(TASK DATA)
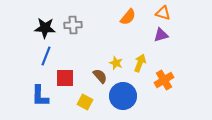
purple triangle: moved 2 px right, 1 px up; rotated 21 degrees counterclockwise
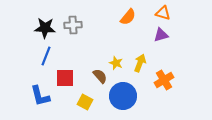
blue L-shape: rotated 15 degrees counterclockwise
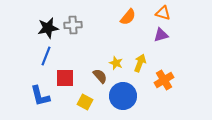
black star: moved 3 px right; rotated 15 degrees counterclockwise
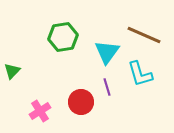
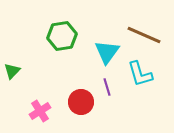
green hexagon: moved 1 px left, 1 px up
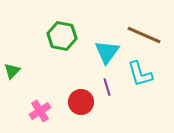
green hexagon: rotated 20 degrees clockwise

(WORK REQUIRED)
Reproduce every line of text in the material above word for word, leaving out the pictures.

(WRITTEN SOLUTION)
purple triangle: moved 2 px right, 1 px up; rotated 21 degrees counterclockwise
blue L-shape: rotated 15 degrees counterclockwise
black star: moved 3 px right; rotated 15 degrees counterclockwise
green hexagon: moved 1 px left, 1 px up
green hexagon: rotated 20 degrees clockwise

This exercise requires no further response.